Transcribe every entry precisely, omitting nothing.
:::
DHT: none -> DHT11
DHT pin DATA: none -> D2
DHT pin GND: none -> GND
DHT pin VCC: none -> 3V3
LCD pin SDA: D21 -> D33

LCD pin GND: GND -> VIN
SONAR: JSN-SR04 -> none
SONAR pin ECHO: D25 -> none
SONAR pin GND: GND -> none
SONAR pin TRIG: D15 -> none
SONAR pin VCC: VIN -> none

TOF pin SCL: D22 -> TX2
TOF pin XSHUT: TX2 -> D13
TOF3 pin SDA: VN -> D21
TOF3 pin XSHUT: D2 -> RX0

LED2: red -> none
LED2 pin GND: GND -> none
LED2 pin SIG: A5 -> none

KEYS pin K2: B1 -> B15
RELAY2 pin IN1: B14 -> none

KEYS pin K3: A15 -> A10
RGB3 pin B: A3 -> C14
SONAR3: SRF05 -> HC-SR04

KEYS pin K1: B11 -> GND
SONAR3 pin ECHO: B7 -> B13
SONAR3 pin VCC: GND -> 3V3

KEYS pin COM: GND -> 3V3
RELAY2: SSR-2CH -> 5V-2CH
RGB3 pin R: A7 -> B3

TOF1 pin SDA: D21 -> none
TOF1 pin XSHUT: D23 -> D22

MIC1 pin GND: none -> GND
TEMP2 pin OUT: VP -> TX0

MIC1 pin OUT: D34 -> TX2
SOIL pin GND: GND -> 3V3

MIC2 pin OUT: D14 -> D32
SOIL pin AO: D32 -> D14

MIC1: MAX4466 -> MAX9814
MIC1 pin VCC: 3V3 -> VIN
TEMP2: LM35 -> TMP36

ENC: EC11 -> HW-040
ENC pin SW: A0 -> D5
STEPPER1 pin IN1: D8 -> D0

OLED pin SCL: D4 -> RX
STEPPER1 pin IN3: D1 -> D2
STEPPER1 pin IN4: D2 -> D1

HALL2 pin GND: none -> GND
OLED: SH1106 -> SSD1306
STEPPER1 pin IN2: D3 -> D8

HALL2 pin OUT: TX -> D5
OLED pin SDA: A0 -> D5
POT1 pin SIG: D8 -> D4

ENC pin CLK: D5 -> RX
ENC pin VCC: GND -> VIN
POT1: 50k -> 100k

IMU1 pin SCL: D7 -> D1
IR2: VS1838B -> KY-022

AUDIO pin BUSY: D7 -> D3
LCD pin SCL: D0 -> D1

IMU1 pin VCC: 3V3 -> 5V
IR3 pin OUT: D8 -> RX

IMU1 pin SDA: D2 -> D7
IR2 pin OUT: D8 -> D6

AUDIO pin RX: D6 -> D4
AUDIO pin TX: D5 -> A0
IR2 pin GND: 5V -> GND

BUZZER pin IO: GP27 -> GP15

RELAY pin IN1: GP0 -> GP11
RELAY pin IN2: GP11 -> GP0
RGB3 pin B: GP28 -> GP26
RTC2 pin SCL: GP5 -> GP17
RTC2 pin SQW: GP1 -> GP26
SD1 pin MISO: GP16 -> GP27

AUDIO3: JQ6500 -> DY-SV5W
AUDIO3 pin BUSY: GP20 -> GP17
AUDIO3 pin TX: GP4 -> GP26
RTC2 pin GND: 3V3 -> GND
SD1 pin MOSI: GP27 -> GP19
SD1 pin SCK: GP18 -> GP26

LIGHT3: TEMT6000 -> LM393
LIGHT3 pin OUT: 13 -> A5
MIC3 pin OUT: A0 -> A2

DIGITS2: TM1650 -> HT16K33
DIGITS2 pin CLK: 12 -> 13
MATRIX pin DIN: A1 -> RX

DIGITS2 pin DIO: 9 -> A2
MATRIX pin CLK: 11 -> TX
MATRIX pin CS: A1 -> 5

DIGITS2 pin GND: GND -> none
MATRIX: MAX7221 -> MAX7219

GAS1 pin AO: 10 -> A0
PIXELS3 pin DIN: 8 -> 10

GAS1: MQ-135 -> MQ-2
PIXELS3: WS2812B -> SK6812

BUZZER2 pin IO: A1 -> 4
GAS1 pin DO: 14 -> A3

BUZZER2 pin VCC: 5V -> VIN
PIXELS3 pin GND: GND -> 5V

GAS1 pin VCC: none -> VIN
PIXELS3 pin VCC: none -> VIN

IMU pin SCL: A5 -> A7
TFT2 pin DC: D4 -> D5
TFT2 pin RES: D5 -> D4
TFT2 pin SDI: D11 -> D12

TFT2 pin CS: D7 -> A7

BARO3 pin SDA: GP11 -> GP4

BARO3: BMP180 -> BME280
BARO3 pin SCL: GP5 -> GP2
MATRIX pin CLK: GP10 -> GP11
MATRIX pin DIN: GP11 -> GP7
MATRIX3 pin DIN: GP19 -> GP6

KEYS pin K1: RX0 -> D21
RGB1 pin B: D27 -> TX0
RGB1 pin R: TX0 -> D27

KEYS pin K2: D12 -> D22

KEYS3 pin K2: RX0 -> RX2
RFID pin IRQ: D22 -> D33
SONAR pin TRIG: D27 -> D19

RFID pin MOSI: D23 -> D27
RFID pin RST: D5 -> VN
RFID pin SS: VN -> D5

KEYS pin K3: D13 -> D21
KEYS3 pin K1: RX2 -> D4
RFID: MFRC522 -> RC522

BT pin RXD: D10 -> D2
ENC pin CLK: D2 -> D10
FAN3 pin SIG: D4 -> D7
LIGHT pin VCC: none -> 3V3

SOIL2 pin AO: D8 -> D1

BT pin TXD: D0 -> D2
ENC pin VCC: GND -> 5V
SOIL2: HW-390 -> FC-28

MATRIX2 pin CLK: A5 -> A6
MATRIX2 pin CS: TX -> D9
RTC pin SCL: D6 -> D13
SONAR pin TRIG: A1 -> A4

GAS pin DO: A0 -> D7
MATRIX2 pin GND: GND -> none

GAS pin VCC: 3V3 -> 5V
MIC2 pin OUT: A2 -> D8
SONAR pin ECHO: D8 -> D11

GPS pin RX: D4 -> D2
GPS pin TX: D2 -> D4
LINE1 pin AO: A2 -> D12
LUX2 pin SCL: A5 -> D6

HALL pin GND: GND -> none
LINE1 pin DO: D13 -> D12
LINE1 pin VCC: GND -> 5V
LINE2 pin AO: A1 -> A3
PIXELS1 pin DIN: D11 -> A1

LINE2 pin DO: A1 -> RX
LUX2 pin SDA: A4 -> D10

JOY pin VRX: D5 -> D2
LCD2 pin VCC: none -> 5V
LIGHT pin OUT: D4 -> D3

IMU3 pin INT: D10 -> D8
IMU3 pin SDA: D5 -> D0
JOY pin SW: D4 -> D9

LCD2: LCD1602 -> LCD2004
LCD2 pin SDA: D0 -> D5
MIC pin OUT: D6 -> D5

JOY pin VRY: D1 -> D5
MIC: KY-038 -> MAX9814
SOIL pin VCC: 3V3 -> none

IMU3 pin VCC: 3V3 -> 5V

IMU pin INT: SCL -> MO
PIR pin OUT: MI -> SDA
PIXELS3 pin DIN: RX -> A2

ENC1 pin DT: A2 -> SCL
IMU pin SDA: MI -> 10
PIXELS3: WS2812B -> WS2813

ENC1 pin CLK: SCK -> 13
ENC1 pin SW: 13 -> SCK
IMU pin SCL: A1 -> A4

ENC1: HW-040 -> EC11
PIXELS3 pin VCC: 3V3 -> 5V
:::
Your solution:
DHT: none -> DHT11
DHT pin DATA: none -> D2
DHT pin GND: none -> GND
DHT pin VCC: none -> 3V3
LCD pin SDA: D21 -> D33

LCD pin GND: GND -> VIN
SONAR: JSN-SR04 -> none
SONAR pin ECHO: D25 -> none
SONAR pin GND: GND -> none
SONAR pin TRIG: D15 -> none
SONAR pin VCC: VIN -> none

TOF pin SCL: D22 -> TX2
TOF pin XSHUT: TX2 -> D13
TOF3 pin SDA: VN -> D21
TOF3 pin XSHUT: D2 -> RX0

LED2: red -> none
LED2 pin GND: GND -> none
LED2 pin SIG: A5 -> none

KEYS pin K2: B1 -> B15
RELAY2 pin IN1: B14 -> none

KEYS pin K3: A15 -> A10
RGB3 pin B: A3 -> C14
SONAR3: SRF05 -> HC-SR04

KEYS pin K1: B11 -> GND
SONAR3 pin ECHO: B7 -> B13
SONAR3 pin VCC: GND -> 3V3

KEYS pin COM: GND -> 3V3
RELAY2: SSR-2CH -> 5V-2CH
RGB3 pin R: A7 -> B3

TOF1 pin SDA: D21 -> none
TOF1 pin XSHUT: D23 -> D22

MIC1 pin GND: none -> GND
TEMP2 pin OUT: VP -> TX0

MIC1 pin OUT: D34 -> TX2
SOIL pin GND: GND -> 3V3

MIC2 pin OUT: D14 -> D32
SOIL pin AO: D32 -> D14

MIC1: MAX4466 -> MAX9814
MIC1 pin VCC: 3V3 -> VIN
TEMP2: LM35 -> TMP36

ENC: EC11 -> HW-040
ENC pin SW: A0 -> D5
STEPPER1 pin IN1: D8 -> D0

OLED pin SCL: D4 -> RX
STEPPER1 pin IN3: D1 -> D2
STEPPER1 pin IN4: D2 -> D1

HALL2 pin GND: none -> GND
OLED: SH1106 -> SSD1306
STEPPER1 pin IN2: D3 -> D8

HALL2 pin OUT: TX -> D5
OLED pin SDA: A0 -> D5
POT1 pin SIG: D8 -> D4

ENC pin CLK: D5 -> RX
ENC pin VCC: GND -> VIN
POT1: 50k -> 100k

IMU1 pin SCL: D7 -> D1
IR2: VS1838B -> KY-022

AUDIO pin BUSY: D7 -> D3
LCD pin SCL: D0 -> D1

IMU1 pin VCC: 3V3 -> 5V
IR3 pin OUT: D8 -> RX

IMU1 pin SDA: D2 -> D7
IR2 pin OUT: D8 -> D6

AUDIO pin RX: D6 -> D4
AUDIO pin TX: D5 -> A0
IR2 pin GND: 5V -> GND

BUZZER pin IO: GP27 -> GP15

RELAY pin IN1: GP0 -> GP11
RELAY pin IN2: GP11 -> GP0
RGB3 pin B: GP28 -> GP26
RTC2 pin SCL: GP5 -> GP17
RTC2 pin SQW: GP1 -> GP26
SD1 pin MISO: GP16 -> GP27

AUDIO3: JQ6500 -> DY-SV5W
AUDIO3 pin BUSY: GP20 -> GP17
AUDIO3 pin TX: GP4 -> GP26
RTC2 pin GND: 3V3 -> GND
SD1 pin MOSI: GP27 -> GP19
SD1 pin SCK: GP18 -> GP26

LIGHT3: TEMT6000 -> LM393
LIGHT3 pin OUT: 13 -> A5
MIC3 pin OUT: A0 -> A2

DIGITS2: TM1650 -> HT16K33
DIGITS2 pin CLK: 12 -> 13
MATRIX pin DIN: A1 -> RX

DIGITS2 pin DIO: 9 -> A2
MATRIX pin CLK: 11 -> TX
MATRIX pin CS: A1 -> 5

DIGITS2 pin GND: GND -> none
MATRIX: MAX7221 -> MAX7219

GAS1 pin AO: 10 -> A0
PIXELS3 pin DIN: 8 -> 10

GAS1: MQ-135 -> MQ-2
PIXELS3: WS2812B -> SK6812

BUZZER2 pin IO: A1 -> 4
GAS1 pin DO: 14 -> A3

BUZZER2 pin VCC: 5V -> VIN
PIXELS3 pin GND: GND -> 5V

GAS1 pin VCC: none -> VIN
PIXELS3 pin VCC: none -> VIN

IMU pin SCL: A5 -> A7
TFT2 pin DC: D4 -> D5
TFT2 pin RES: D5 -> D4
TFT2 pin SDI: D11 -> D12

TFT2 pin CS: D7 -> A7

BARO3 pin SDA: GP11 -> GP4

BARO3: BMP180 -> BME280
BARO3 pin SCL: GP5 -> GP2
MATRIX pin CLK: GP10 -> GP11
MATRIX pin DIN: GP11 -> GP7
MATRIX3 pin DIN: GP19 -> GP6

KEYS pin K1: RX0 -> D21
RGB1 pin B: D27 -> TX0
RGB1 pin R: TX0 -> D27

KEYS pin K2: D12 -> D22

KEYS3 pin K2: RX0 -> RX2
RFID pin IRQ: D22 -> D33
SONAR pin TRIG: D27 -> D19

RFID pin MOSI: D23 -> D27
RFID pin RST: D5 -> VN
RFID pin SS: VN -> D5

KEYS pin K3: D13 -> D21
KEYS3 pin K1: RX2 -> D4
RFID: MFRC522 -> RC522

BT pin RXD: D10 -> D2
ENC pin CLK: D2 -> D10
FAN3 pin SIG: D4 -> D7
LIGHT pin VCC: none -> 3V3

SOIL2 pin AO: D8 -> D1

BT pin TXD: D0 -> D2
ENC pin VCC: GND -> 5V
SOIL2: HW-390 -> FC-28

MATRIX2 pin CLK: A5 -> A6
MATRIX2 pin CS: TX -> D9
RTC pin SCL: D6 -> D13
SONAR pin TRIG: A1 -> A4

GAS pin DO: A0 -> D7
MATRIX2 pin GND: GND -> none

GAS pin VCC: 3V3 -> 5V
MIC2 pin OUT: A2 -> D8
SONAR pin ECHO: D8 -> D11

GPS pin RX: D4 -> D2
GPS pin TX: D2 -> D4
LINE1 pin AO: A2 -> D12
LUX2 pin SCL: A5 -> D6

HALL pin GND: GND -> none
LINE1 pin DO: D13 -> D12
LINE1 pin VCC: GND -> 5V
LINE2 pin AO: A1 -> A3
PIXELS1 pin DIN: D11 -> A1

LINE2 pin DO: A1 -> RX
LUX2 pin SDA: A4 -> D10

JOY pin VRX: D5 -> D2
LCD2 pin VCC: none -> 5V
LIGHT pin OUT: D4 -> D3

IMU3 pin INT: D10 -> D8
IMU3 pin SDA: D5 -> D0
JOY pin SW: D4 -> D9

LCD2: LCD1602 -> LCD2004
LCD2 pin SDA: D0 -> D5
MIC pin OUT: D6 -> D5

JOY pin VRY: D1 -> D5
MIC: KY-038 -> MAX9814
SOIL pin VCC: 3V3 -> none

IMU3 pin VCC: 3V3 -> 5V

IMU pin INT: SCL -> MO
PIR pin OUT: MI -> SDA
PIXELS3 pin DIN: RX -> A2

ENC1 pin DT: A2 -> SCL
IMU pin SDA: MI -> 10
PIXELS3: WS2812B -> WS2813

ENC1 pin CLK: SCK -> 13
ENC1 pin SW: 13 -> SCK
IMU pin SCL: A1 -> A4

ENC1: HW-040 -> EC11
PIXELS3 pin VCC: 3V3 -> 5V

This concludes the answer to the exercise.